• [Try it] Return every line from the one with "gray arrow: (499, 939)" through the one with "brown square: (702, 1228)", inclusive, exactly as it appears below.

Data: Begin

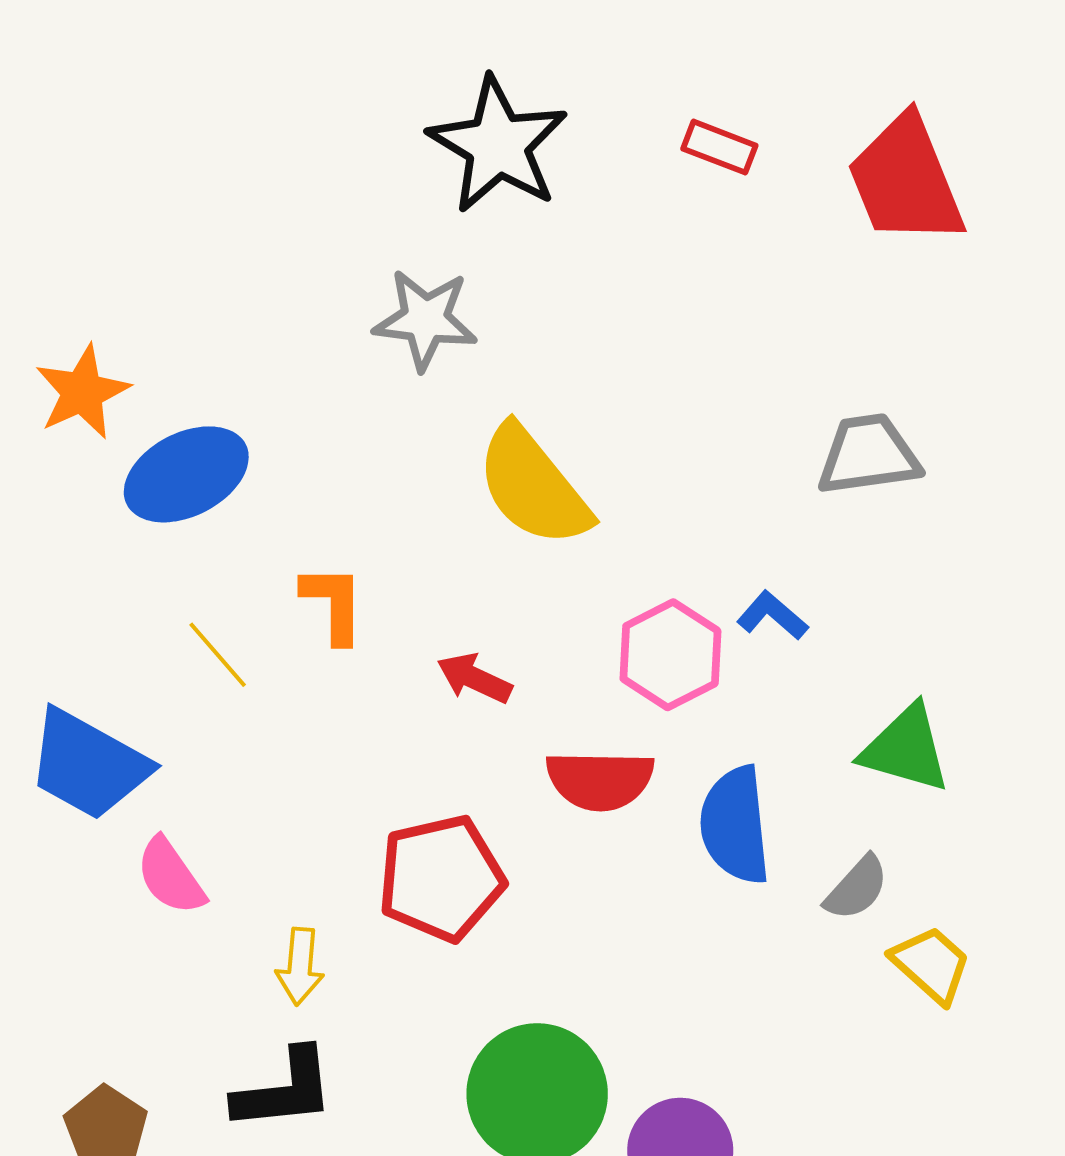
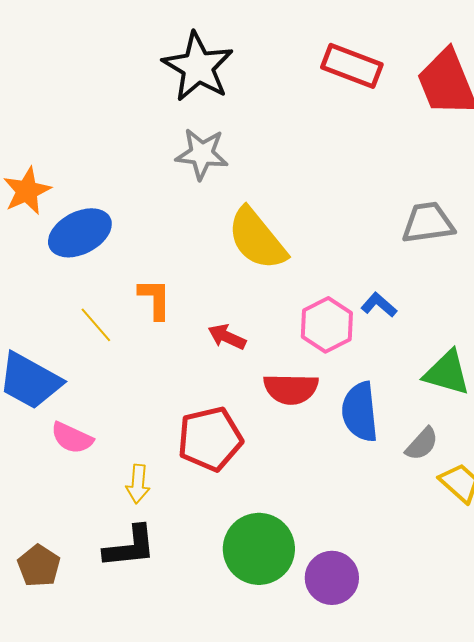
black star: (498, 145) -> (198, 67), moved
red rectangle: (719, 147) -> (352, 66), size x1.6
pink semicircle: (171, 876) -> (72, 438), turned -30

Data: End
Data: Begin

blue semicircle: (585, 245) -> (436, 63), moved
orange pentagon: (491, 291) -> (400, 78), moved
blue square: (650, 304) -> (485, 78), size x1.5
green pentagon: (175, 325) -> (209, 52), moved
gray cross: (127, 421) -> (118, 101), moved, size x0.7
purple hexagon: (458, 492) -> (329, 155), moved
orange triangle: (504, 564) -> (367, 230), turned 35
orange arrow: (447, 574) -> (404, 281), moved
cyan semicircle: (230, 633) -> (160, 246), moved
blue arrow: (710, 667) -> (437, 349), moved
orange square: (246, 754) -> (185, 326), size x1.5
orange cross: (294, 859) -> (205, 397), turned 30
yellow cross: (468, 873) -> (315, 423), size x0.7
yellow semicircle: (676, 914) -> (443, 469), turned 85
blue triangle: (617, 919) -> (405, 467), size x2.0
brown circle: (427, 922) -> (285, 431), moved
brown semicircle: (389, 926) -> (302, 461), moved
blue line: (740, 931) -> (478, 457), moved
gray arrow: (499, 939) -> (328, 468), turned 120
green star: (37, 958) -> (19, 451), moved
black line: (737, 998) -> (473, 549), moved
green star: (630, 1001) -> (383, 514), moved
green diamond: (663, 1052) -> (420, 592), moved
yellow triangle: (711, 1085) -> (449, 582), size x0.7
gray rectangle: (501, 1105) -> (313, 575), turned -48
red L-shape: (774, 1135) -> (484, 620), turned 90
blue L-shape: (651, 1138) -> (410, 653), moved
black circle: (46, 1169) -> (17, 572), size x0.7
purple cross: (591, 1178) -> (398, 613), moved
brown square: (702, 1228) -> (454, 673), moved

Data: End

• [Answer to the exercise]
gray arrow: (499, 939) -> (328, 468), turned 120
green star: (37, 958) -> (19, 451), moved
black line: (737, 998) -> (473, 549), moved
green star: (630, 1001) -> (383, 514), moved
green diamond: (663, 1052) -> (420, 592), moved
yellow triangle: (711, 1085) -> (449, 582), size x0.7
gray rectangle: (501, 1105) -> (313, 575), turned -48
red L-shape: (774, 1135) -> (484, 620), turned 90
blue L-shape: (651, 1138) -> (410, 653), moved
black circle: (46, 1169) -> (17, 572), size x0.7
purple cross: (591, 1178) -> (398, 613), moved
brown square: (702, 1228) -> (454, 673), moved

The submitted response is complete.